MATERIALS PROVIDED START

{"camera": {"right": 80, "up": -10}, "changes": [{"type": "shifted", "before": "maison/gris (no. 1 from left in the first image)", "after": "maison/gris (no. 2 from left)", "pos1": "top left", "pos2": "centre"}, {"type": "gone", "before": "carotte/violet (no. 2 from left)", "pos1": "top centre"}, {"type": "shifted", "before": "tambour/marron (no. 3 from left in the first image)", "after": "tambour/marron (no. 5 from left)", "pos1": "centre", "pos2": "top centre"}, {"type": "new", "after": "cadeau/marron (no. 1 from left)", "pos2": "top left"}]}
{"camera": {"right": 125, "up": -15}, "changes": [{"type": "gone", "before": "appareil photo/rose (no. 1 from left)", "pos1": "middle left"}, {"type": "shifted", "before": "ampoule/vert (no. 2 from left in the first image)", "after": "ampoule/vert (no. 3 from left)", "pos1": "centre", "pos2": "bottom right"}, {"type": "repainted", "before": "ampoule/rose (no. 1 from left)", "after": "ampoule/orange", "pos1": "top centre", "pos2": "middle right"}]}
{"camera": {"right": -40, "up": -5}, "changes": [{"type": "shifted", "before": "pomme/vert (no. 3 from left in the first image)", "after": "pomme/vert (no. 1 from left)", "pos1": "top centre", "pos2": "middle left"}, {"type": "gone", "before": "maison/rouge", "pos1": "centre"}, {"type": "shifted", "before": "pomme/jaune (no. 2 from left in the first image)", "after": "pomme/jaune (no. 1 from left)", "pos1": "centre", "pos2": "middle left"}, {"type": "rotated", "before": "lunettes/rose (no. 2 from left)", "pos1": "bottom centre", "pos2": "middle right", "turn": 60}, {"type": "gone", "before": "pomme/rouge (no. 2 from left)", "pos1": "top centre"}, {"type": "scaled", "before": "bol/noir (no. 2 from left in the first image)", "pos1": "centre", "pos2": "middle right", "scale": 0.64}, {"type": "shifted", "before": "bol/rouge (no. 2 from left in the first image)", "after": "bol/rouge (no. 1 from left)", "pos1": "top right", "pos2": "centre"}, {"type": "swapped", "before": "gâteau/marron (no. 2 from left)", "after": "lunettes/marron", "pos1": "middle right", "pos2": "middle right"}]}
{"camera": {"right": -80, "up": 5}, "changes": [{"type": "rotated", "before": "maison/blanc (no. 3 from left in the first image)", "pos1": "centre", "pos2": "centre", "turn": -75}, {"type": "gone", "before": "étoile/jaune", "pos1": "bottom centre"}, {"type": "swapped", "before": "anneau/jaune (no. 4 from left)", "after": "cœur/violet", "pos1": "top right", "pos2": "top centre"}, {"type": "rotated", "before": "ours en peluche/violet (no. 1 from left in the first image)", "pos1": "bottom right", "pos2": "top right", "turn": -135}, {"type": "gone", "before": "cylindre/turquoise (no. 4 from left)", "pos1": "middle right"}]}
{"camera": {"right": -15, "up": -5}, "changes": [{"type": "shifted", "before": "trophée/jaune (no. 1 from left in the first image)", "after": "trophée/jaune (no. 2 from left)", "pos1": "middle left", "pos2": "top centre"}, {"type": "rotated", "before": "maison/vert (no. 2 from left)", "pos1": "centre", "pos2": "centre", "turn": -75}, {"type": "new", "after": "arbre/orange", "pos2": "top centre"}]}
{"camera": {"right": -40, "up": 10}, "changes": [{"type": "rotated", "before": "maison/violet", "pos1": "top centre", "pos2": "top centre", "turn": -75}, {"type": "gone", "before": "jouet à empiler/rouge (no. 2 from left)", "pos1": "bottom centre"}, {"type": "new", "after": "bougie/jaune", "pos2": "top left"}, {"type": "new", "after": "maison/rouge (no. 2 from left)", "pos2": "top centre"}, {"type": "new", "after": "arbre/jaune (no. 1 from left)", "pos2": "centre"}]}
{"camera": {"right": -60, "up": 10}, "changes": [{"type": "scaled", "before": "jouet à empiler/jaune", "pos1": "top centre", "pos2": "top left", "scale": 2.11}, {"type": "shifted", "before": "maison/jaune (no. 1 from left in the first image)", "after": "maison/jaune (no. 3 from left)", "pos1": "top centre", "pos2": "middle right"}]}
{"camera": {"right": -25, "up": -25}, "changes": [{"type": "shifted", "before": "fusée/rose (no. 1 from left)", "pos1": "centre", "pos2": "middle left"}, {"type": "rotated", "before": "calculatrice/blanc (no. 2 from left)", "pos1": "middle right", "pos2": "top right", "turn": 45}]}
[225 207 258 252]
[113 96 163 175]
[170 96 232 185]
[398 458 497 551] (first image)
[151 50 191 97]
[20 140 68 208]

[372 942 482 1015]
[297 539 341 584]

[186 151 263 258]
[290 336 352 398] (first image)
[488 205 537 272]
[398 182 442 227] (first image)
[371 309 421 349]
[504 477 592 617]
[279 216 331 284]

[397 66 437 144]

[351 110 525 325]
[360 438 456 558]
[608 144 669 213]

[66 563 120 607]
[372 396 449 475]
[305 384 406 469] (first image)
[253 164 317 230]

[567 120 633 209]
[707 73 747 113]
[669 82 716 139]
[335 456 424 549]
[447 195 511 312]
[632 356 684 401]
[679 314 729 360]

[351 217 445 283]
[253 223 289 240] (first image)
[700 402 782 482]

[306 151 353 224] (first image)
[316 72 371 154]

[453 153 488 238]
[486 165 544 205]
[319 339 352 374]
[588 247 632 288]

MATERIALS PROVIDED END

-- DIRECTIONS FOR THIS TASK --
Each line above, from the one that contains "[225 207 258 252]" to the last line of the records, should be repeated exactly. Leave out all others.

-- RESPONSE TO THE EXERCISE --
[225 207 258 252]
[113 96 163 175]
[170 96 232 185]
[398 458 497 551] (first image)
[151 50 191 97]
[20 140 68 208]

[372 942 482 1015]
[297 539 341 584]

[186 151 263 258]
[290 336 352 398] (first image)
[488 205 537 272]
[398 182 442 227] (first image)
[371 309 421 349]
[504 477 592 617]
[279 216 331 284]

[397 66 437 144]

[351 110 525 325]
[360 438 456 558]
[608 144 669 213]

[66 563 120 607]
[372 396 449 475]
[305 384 406 469] (first image)
[253 164 317 230]

[567 120 633 209]
[707 73 747 113]
[669 82 716 139]
[335 456 424 549]
[447 195 511 312]
[632 356 684 401]
[679 314 729 360]

[351 217 445 283]
[253 223 289 240] (first image)
[700 402 782 482]

[306 151 353 224] (first image)
[316 72 371 154]

[453 153 488 238]
[486 165 544 205]
[319 339 352 374]
[588 247 632 288]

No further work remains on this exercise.